▶ ACTIVITY:
The line containing "R14: 91k (N16, U6/OUT) -> 91k (N16, VA)" marks the end: quote every line from the start of the records below through it, word for word.

++++ STUDY MATERIAL

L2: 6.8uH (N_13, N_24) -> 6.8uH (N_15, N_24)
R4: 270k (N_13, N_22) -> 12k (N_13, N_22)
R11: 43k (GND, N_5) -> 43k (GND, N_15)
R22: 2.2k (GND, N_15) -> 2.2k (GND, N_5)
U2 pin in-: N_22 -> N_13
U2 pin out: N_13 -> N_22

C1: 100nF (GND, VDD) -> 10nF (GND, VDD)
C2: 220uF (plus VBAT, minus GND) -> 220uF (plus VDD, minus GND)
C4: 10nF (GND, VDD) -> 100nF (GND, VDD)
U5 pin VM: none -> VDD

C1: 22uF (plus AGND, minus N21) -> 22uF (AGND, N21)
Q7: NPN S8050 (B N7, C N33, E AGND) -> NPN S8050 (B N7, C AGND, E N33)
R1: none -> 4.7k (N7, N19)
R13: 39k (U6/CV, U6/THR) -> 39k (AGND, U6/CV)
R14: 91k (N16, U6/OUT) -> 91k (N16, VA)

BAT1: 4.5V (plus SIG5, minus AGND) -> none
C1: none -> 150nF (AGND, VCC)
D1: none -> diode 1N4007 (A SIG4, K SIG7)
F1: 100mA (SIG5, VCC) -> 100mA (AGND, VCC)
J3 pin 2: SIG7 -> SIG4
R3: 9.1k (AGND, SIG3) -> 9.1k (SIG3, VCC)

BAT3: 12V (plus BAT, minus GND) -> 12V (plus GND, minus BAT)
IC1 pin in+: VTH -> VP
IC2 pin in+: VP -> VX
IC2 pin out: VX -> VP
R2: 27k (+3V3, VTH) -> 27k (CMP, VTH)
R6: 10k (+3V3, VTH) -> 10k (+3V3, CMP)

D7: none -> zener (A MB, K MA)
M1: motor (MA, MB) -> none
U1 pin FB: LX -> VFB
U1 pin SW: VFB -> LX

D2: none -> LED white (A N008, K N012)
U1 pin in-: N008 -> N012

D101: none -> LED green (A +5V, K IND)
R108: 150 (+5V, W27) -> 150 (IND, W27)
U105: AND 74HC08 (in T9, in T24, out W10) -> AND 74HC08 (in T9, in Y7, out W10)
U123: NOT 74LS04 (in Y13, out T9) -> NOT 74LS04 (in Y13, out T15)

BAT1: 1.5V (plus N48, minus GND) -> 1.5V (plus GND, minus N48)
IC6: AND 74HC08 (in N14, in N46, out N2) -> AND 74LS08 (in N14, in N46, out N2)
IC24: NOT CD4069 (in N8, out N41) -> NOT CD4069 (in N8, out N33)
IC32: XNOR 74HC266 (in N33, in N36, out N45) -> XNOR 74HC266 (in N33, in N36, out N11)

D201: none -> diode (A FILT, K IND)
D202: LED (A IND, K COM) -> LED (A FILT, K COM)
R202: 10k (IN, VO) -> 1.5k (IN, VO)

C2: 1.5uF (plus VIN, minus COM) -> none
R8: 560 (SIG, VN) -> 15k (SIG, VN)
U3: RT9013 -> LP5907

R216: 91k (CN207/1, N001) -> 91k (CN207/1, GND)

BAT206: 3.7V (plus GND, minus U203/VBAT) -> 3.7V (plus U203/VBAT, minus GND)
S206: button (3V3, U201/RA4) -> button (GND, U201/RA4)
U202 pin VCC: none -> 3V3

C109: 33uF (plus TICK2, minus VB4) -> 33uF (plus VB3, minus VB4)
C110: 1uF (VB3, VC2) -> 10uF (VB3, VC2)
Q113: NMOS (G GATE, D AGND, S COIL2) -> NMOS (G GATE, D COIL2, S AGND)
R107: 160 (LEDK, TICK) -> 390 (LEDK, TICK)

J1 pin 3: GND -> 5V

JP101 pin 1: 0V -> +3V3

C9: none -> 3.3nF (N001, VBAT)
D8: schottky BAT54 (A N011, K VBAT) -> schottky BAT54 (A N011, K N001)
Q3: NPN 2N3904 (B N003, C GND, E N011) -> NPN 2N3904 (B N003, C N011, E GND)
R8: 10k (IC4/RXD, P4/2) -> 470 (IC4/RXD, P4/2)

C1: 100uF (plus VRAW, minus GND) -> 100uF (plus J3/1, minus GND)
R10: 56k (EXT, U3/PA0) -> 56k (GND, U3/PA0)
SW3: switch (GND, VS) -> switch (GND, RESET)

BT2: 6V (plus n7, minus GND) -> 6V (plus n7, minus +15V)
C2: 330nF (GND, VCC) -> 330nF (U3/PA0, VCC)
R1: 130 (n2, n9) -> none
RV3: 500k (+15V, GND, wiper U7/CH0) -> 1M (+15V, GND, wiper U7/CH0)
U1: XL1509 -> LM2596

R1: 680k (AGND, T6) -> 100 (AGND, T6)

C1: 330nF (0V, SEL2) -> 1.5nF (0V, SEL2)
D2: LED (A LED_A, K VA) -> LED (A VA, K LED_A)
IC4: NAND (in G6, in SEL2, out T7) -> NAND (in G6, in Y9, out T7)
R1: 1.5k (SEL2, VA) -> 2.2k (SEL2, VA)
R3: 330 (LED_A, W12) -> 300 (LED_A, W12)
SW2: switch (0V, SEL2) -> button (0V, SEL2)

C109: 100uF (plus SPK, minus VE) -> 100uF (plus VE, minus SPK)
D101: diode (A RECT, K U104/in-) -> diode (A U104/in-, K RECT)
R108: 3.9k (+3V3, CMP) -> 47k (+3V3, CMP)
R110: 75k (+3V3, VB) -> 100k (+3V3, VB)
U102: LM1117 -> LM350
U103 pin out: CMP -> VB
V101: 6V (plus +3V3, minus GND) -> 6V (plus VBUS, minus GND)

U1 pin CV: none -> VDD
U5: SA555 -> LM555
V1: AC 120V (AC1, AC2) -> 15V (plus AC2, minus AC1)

++++++++

▶ SOLVED PROBLEM:
L2: 6.8uH (N_13, N_24) -> 6.8uH (N_15, N_24)
R4: 270k (N_13, N_22) -> 12k (N_13, N_22)
R11: 43k (GND, N_5) -> 43k (GND, N_15)
R22: 2.2k (GND, N_15) -> 2.2k (GND, N_5)
U2 pin in-: N_22 -> N_13
U2 pin out: N_13 -> N_22

C1: 100nF (GND, VDD) -> 10nF (GND, VDD)
C2: 220uF (plus VBAT, minus GND) -> 220uF (plus VDD, minus GND)
C4: 10nF (GND, VDD) -> 100nF (GND, VDD)
U5 pin VM: none -> VDD

C1: 22uF (plus AGND, minus N21) -> 22uF (AGND, N21)
Q7: NPN S8050 (B N7, C N33, E AGND) -> NPN S8050 (B N7, C AGND, E N33)
R1: none -> 4.7k (N7, N19)
R13: 39k (U6/CV, U6/THR) -> 39k (AGND, U6/CV)
R14: 91k (N16, U6/OUT) -> 91k (N16, VA)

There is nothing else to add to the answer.